Scene difference descriptions:
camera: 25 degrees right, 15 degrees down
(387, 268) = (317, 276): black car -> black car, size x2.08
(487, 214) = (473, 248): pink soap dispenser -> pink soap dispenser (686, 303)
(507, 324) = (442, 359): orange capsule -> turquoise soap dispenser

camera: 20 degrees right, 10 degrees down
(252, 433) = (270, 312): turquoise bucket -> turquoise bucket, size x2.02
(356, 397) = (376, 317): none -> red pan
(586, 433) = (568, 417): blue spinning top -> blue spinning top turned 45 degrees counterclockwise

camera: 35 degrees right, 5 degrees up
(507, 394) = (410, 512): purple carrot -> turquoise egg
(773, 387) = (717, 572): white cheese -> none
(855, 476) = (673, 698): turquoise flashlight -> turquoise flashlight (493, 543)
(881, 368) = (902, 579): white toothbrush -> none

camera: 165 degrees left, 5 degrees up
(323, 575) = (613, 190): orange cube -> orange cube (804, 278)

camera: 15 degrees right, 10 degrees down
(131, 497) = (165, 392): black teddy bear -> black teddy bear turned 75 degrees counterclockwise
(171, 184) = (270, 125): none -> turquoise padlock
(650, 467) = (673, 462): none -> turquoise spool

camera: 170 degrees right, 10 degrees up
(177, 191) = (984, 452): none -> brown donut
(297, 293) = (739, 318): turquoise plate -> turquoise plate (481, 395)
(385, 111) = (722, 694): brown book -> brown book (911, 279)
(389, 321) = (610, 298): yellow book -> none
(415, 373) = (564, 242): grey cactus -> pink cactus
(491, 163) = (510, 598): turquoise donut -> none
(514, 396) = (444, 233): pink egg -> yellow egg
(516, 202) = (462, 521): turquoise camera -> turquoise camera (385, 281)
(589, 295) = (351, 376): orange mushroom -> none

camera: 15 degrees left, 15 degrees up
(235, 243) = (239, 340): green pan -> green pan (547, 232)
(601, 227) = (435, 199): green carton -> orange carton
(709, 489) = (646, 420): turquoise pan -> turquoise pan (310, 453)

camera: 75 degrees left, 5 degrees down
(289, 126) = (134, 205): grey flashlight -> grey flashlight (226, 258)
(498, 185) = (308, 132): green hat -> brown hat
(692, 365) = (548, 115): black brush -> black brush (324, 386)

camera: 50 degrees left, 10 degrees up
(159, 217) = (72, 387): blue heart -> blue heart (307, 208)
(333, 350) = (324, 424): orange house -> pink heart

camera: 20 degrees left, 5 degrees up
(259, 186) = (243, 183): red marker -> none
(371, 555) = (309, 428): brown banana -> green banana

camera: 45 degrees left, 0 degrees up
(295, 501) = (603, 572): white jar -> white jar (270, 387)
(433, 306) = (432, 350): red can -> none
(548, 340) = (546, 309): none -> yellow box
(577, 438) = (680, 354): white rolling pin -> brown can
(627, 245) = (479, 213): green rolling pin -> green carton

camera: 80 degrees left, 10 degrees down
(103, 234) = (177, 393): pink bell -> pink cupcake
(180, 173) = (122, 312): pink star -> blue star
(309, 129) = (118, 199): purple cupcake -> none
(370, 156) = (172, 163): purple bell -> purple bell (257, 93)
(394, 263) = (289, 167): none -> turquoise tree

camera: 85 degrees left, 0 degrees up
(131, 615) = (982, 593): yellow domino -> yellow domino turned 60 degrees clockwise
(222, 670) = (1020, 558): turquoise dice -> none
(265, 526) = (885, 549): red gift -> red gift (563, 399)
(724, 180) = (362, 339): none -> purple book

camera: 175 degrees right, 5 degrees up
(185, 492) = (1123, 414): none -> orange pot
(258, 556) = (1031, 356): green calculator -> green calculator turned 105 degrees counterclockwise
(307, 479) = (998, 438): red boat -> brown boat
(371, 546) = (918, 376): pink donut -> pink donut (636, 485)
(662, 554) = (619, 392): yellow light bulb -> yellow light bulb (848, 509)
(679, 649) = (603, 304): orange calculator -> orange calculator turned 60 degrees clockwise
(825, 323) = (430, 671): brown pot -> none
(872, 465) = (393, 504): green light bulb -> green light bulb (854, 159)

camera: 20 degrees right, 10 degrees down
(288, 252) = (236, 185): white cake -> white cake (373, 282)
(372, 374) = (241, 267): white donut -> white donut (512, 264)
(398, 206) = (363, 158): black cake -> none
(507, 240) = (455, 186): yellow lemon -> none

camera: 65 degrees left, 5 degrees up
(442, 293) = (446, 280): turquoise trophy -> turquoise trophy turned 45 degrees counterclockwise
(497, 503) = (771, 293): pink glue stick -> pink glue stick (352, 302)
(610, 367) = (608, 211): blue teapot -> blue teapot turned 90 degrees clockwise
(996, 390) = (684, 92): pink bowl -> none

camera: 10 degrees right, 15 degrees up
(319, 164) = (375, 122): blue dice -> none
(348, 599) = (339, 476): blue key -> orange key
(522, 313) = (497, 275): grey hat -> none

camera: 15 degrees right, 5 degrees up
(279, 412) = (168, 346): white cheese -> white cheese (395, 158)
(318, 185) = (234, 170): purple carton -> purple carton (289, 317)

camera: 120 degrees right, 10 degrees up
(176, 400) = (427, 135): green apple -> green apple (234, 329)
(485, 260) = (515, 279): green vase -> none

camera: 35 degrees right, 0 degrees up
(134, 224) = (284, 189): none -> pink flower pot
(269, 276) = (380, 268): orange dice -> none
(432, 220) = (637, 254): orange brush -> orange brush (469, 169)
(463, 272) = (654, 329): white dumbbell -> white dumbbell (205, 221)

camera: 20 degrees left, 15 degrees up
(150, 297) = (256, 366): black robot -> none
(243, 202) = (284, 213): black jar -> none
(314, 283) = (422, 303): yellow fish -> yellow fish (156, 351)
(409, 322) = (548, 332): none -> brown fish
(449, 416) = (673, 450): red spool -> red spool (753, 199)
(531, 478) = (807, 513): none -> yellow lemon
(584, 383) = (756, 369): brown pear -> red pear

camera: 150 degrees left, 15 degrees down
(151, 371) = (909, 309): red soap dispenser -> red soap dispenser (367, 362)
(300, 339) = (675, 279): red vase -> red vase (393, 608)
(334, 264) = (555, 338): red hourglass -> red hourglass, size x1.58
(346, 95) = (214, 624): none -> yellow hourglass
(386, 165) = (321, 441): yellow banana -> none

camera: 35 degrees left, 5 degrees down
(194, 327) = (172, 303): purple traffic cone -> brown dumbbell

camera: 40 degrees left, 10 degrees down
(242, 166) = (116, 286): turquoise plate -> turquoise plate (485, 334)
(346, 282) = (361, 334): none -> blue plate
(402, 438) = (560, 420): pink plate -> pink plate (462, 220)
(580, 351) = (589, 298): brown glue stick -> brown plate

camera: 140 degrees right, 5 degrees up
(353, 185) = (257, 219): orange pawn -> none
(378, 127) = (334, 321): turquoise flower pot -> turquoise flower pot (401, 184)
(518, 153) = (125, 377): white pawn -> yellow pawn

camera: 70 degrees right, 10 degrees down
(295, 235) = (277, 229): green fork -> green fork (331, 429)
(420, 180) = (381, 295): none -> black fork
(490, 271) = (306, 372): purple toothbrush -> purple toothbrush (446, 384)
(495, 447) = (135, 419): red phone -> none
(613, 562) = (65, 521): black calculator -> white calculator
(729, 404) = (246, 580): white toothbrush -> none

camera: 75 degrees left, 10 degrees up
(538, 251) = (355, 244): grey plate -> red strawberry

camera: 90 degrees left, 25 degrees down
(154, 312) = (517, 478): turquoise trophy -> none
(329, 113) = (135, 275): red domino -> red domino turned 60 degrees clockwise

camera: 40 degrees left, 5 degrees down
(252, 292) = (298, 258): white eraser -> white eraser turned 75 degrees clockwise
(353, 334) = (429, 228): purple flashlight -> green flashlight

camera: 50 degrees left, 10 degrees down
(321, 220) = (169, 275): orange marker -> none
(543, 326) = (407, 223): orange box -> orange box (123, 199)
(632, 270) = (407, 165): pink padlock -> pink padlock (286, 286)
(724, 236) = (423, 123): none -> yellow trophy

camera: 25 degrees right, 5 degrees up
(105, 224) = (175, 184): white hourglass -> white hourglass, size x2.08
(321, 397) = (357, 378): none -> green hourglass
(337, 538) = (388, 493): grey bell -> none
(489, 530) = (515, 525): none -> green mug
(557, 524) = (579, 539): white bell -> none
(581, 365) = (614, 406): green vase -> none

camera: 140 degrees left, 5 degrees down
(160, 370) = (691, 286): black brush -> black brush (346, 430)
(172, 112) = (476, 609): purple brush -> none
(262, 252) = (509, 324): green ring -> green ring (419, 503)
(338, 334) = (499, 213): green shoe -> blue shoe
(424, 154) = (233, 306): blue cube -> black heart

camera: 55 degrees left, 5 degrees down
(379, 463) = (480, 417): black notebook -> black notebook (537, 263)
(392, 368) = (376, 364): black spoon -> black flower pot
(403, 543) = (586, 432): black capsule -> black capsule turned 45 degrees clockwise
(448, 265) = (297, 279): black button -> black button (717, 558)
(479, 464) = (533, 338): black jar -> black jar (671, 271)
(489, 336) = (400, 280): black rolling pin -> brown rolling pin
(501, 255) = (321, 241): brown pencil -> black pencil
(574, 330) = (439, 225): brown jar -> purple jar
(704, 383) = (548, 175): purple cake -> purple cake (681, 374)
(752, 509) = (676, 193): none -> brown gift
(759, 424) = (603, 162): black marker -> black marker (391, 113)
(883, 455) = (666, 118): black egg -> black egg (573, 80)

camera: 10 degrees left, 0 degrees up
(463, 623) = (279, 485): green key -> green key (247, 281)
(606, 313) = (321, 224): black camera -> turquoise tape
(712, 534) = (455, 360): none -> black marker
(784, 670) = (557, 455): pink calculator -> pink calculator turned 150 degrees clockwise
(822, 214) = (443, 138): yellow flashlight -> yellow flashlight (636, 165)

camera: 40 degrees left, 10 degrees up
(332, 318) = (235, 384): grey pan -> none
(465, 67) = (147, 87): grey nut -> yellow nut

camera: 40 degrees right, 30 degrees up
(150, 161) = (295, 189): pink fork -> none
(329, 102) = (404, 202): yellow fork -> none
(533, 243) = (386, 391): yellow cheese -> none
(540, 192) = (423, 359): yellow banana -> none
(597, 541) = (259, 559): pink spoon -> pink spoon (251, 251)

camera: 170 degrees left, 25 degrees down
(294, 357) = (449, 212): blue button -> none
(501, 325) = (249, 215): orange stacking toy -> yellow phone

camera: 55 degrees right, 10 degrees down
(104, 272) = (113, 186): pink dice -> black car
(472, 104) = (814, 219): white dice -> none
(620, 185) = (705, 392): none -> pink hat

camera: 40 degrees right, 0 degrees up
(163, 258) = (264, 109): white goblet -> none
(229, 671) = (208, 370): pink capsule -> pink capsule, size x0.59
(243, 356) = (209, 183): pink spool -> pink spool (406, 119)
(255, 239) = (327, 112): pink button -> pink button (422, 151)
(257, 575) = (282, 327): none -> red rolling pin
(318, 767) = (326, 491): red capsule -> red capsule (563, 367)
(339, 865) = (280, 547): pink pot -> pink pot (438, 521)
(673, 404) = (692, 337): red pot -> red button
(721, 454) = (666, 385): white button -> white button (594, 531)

• WHAT IS NEEDED: Of the entries above, repeat exactly the lines from the line with "(222, 670) = (1020, 558): turquoise" through the line with "(825, 323) = (430, 671): brown pot -> none", both of them included.

• PROBLEM SOLUTION:
(222, 670) = (1020, 558): turquoise dice -> none
(265, 526) = (885, 549): red gift -> red gift (563, 399)
(724, 180) = (362, 339): none -> purple book

camera: 175 degrees right, 5 degrees up
(185, 492) = (1123, 414): none -> orange pot
(258, 556) = (1031, 356): green calculator -> green calculator turned 105 degrees counterclockwise
(307, 479) = (998, 438): red boat -> brown boat
(371, 546) = (918, 376): pink donut -> pink donut (636, 485)
(662, 554) = (619, 392): yellow light bulb -> yellow light bulb (848, 509)
(679, 649) = (603, 304): orange calculator -> orange calculator turned 60 degrees clockwise
(825, 323) = (430, 671): brown pot -> none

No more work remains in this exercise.